┌────────
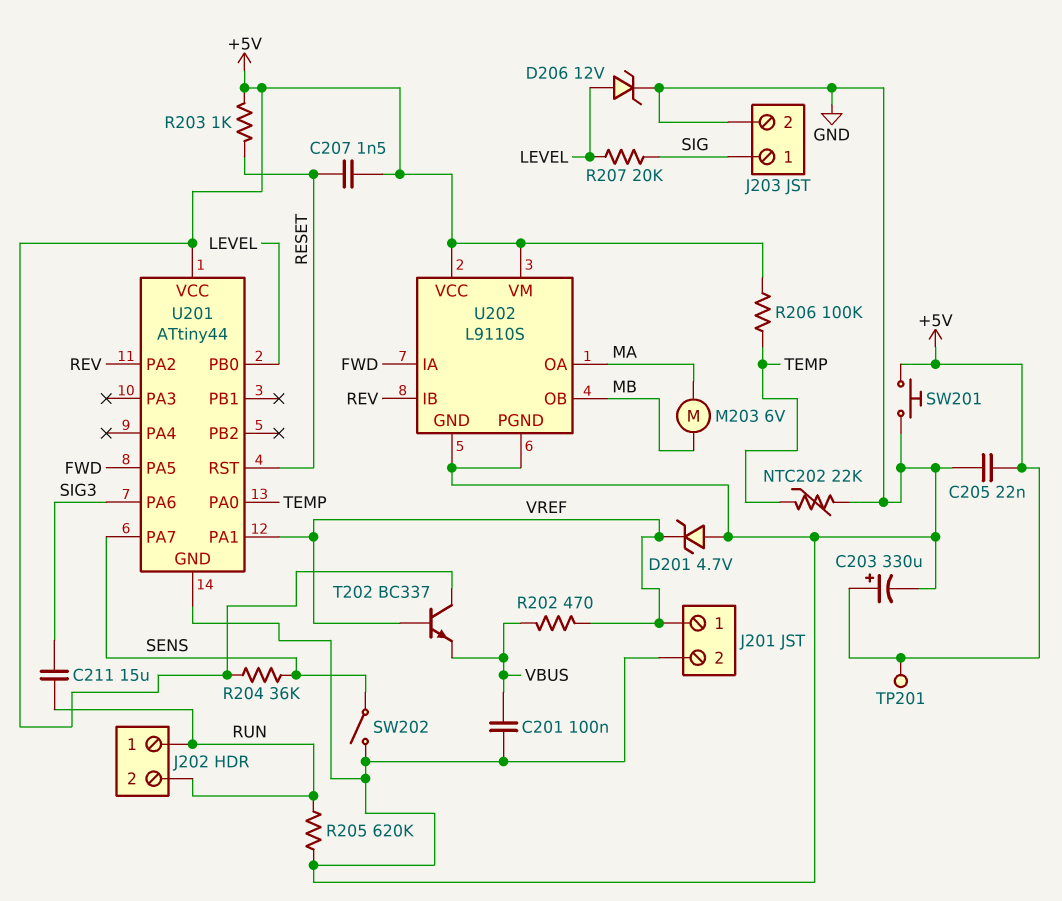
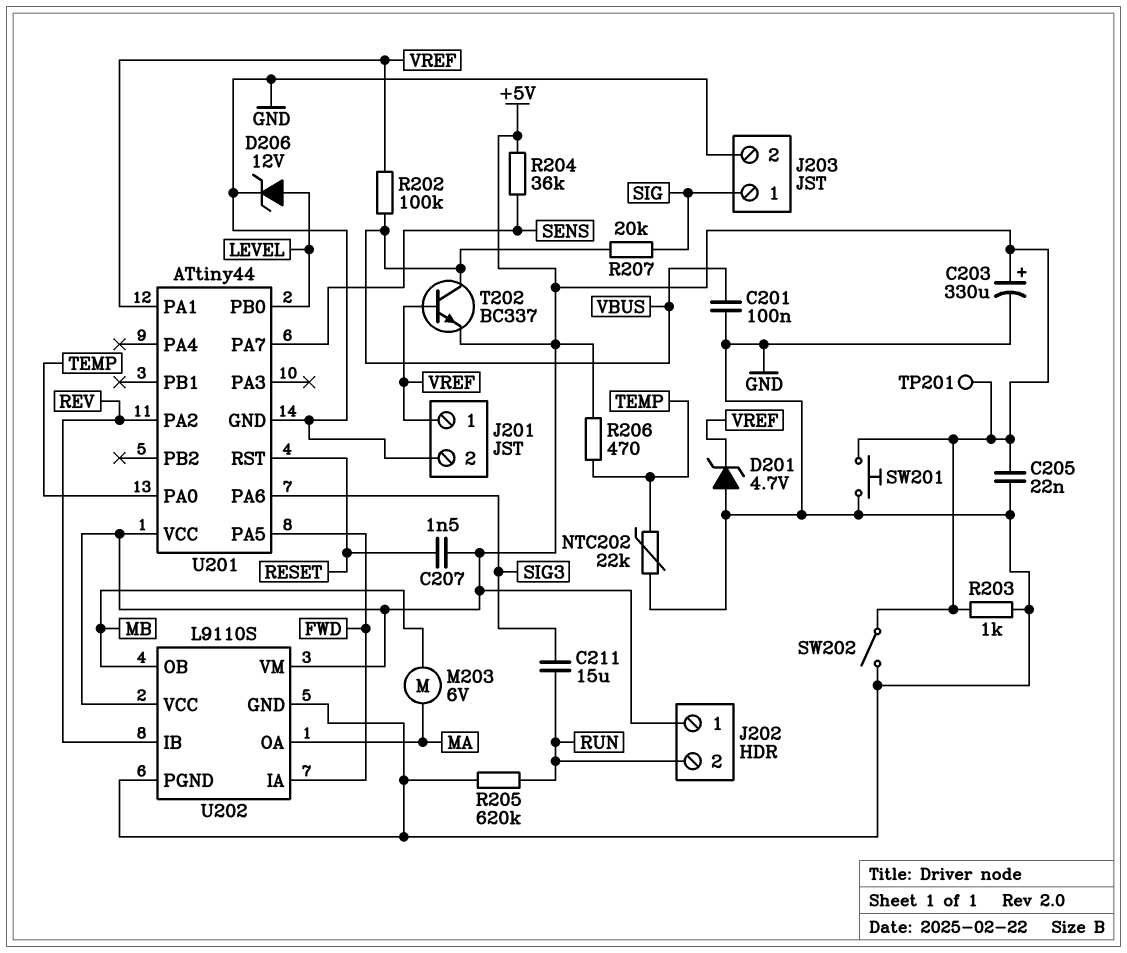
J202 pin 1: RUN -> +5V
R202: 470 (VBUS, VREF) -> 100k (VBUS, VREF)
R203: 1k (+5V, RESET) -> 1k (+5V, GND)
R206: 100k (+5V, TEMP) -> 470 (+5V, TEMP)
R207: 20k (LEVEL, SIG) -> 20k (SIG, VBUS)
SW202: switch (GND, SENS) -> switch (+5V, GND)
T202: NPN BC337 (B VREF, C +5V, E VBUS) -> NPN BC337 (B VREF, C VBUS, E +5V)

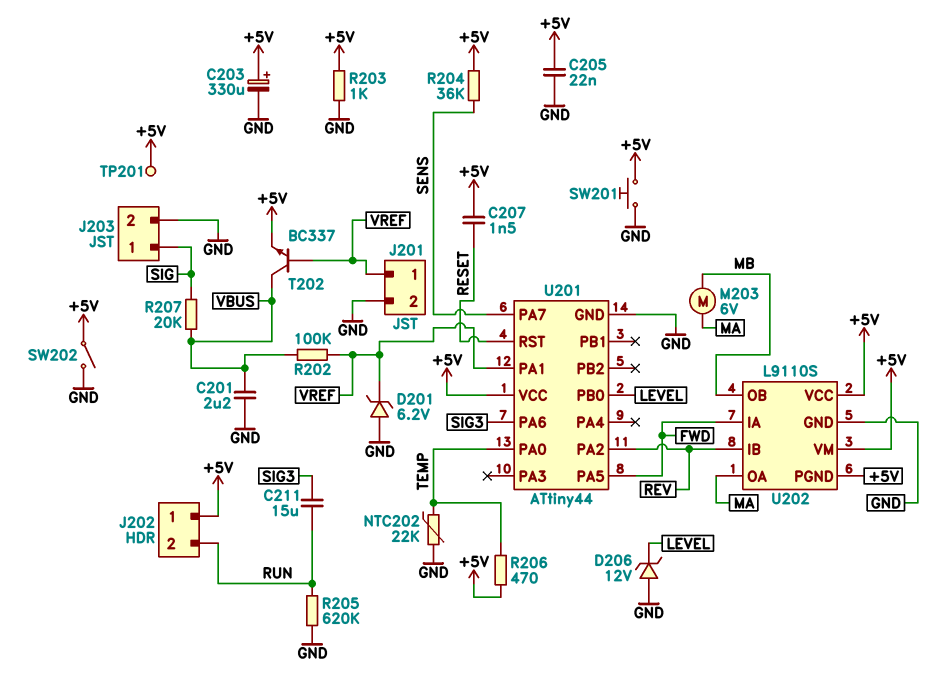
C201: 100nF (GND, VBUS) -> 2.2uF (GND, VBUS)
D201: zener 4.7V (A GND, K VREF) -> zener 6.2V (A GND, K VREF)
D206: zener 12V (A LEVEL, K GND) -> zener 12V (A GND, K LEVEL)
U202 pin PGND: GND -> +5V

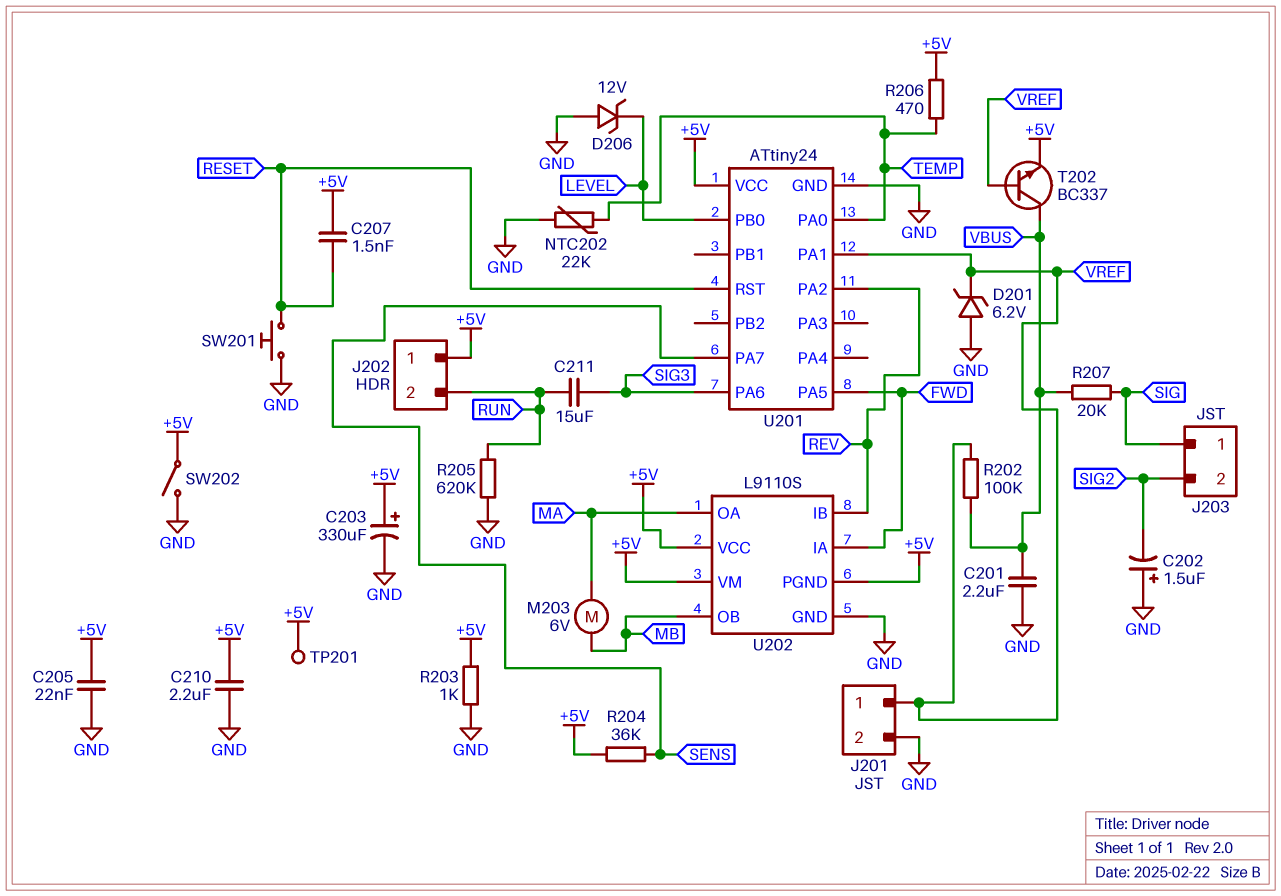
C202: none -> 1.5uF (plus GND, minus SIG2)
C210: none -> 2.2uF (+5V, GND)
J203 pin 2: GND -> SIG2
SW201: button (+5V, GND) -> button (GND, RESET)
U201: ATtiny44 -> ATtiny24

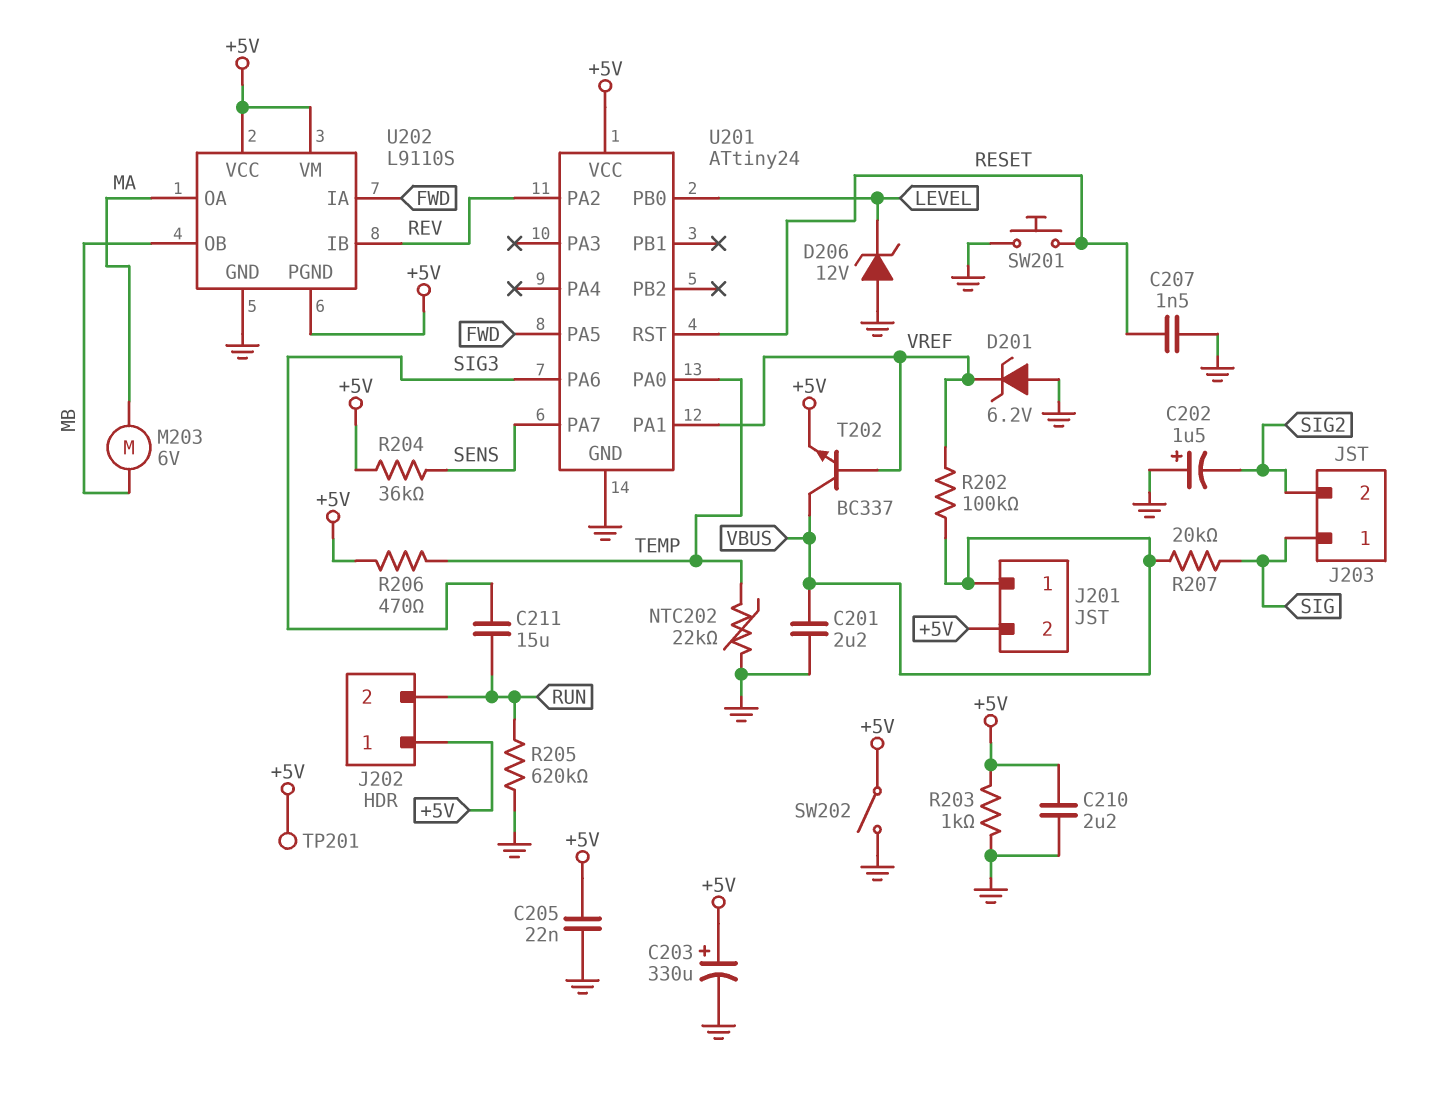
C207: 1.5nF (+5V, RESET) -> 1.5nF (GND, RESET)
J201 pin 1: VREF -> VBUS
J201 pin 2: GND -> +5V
└────────
- **Exercise**
Filter the entries down to the lines with the word "none" in them.

- **Answer to this problem**
C202: none -> 1.5uF (plus GND, minus SIG2)
C210: none -> 2.2uF (+5V, GND)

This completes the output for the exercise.